===== Records for processing

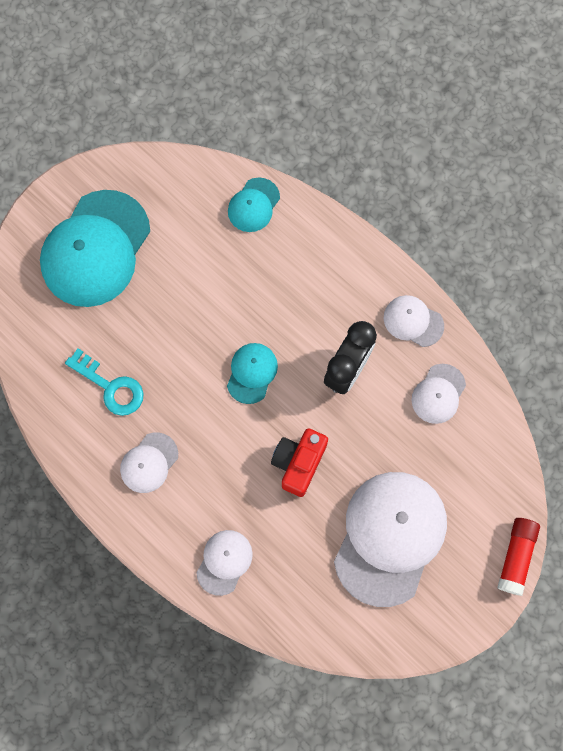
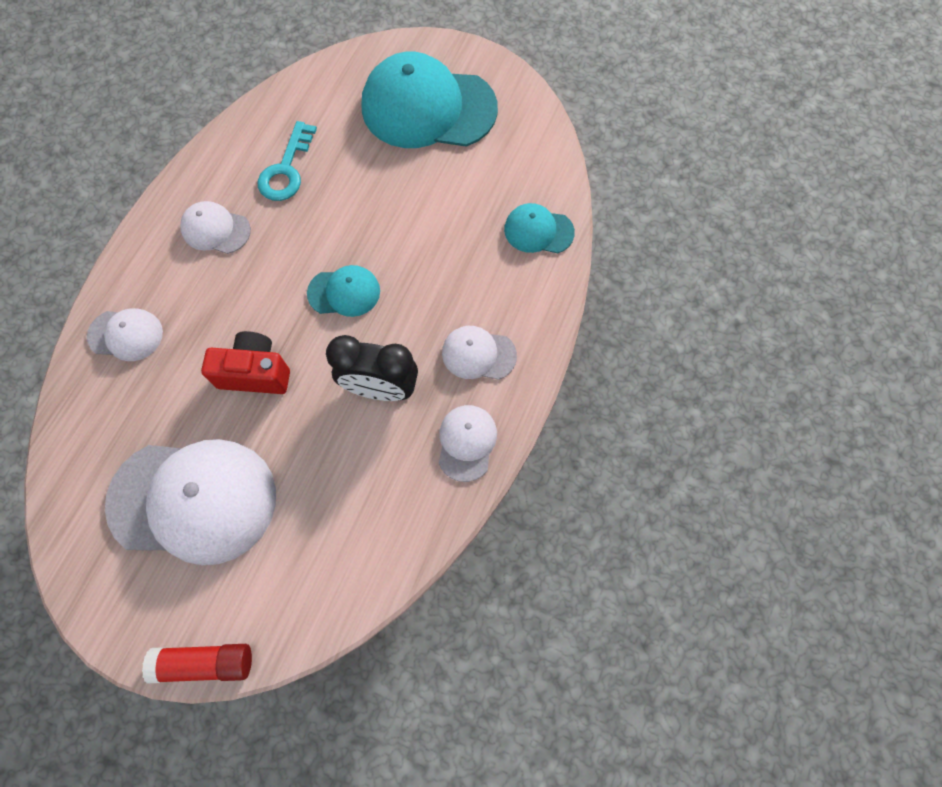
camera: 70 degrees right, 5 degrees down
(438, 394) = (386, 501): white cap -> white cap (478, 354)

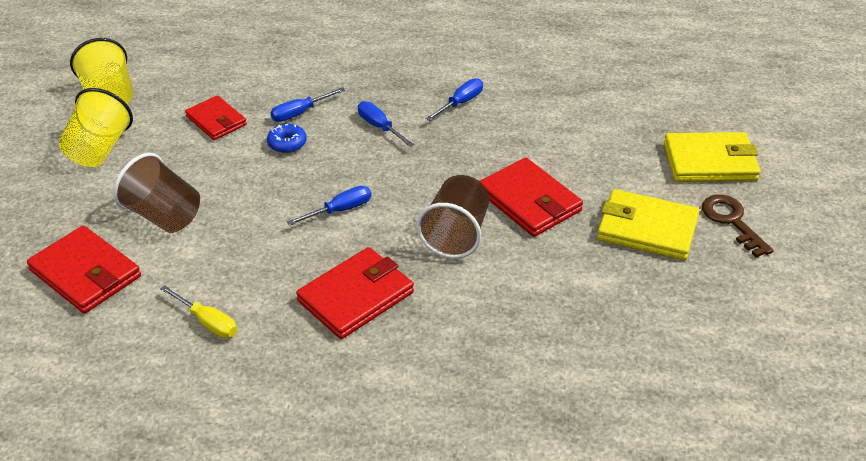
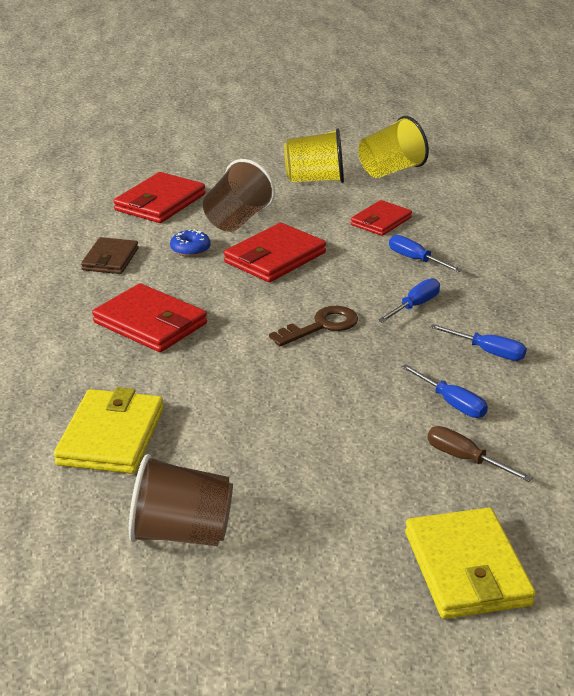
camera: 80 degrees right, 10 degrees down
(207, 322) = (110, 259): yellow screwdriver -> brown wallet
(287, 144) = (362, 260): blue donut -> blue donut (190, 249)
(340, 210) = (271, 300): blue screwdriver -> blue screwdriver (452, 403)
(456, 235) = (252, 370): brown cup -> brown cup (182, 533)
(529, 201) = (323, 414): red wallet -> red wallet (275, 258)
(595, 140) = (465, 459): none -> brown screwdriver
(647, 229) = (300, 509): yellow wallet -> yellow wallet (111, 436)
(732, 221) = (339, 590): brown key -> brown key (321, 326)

==========

What you will do
Show all lines above holding the word "right".

Response to the task
camera: 70 degrees right, 5 degrees down
camera: 80 degrees right, 10 degrees down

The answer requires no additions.